- _What this task involves_:
Repeat exactly the lines of the entries below from the one with "The gray stuffed" through the one with "The purple mushroom", both ends included, and nothing else.

═════ Data for the task ═════

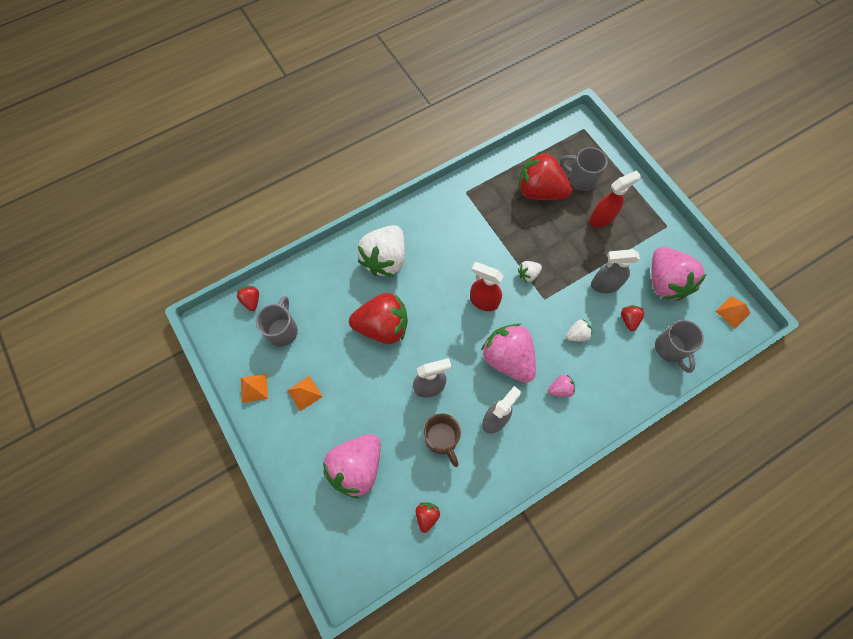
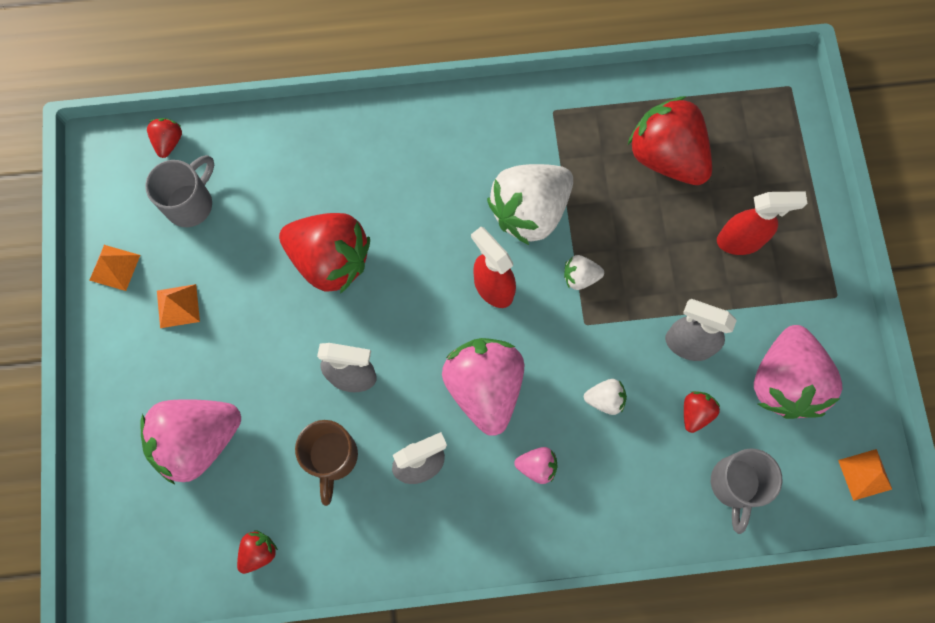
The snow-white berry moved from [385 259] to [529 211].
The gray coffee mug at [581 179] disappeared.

═════
═════ Data for the task ═════

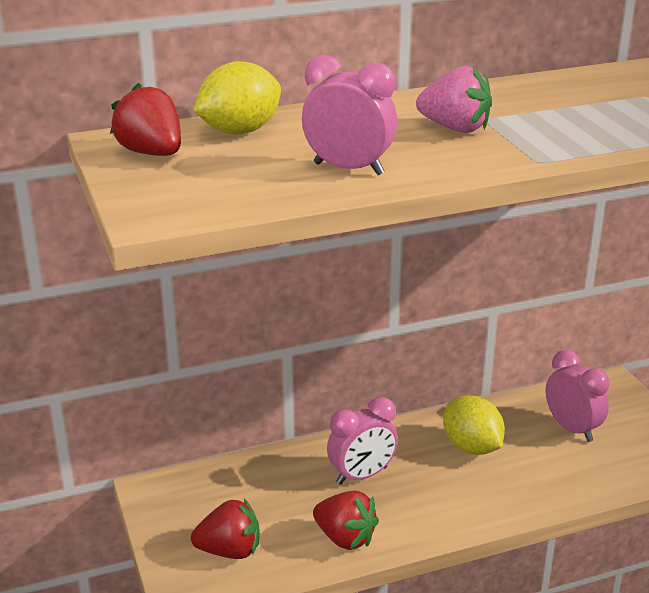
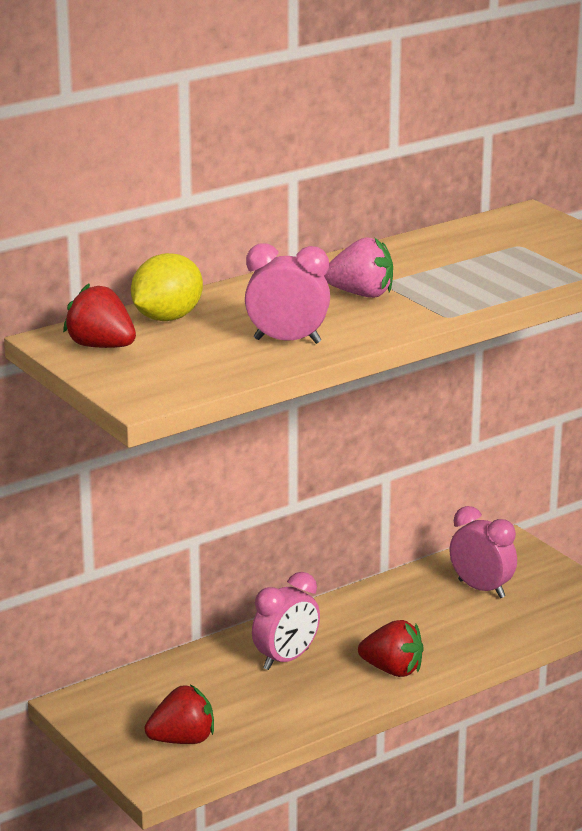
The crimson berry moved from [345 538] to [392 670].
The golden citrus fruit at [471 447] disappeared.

═════
═════ Data for the task ═════

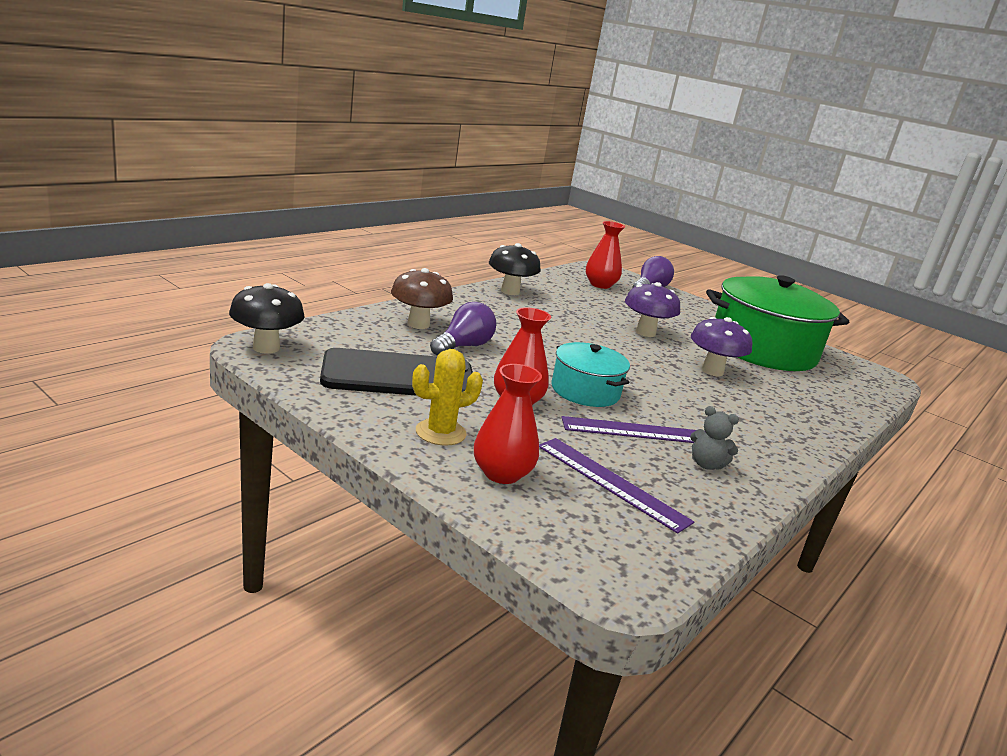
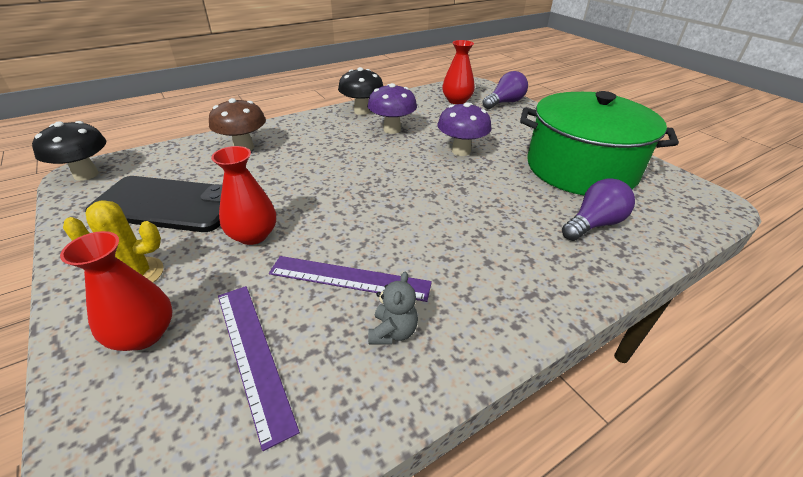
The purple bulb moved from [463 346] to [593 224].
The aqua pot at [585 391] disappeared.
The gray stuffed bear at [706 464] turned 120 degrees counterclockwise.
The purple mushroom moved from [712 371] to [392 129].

═════

- _Answer to the problem_:
The gray stuffed bear at [706 464] turned 120 degrees counterclockwise.
The purple mushroom moved from [712 371] to [392 129].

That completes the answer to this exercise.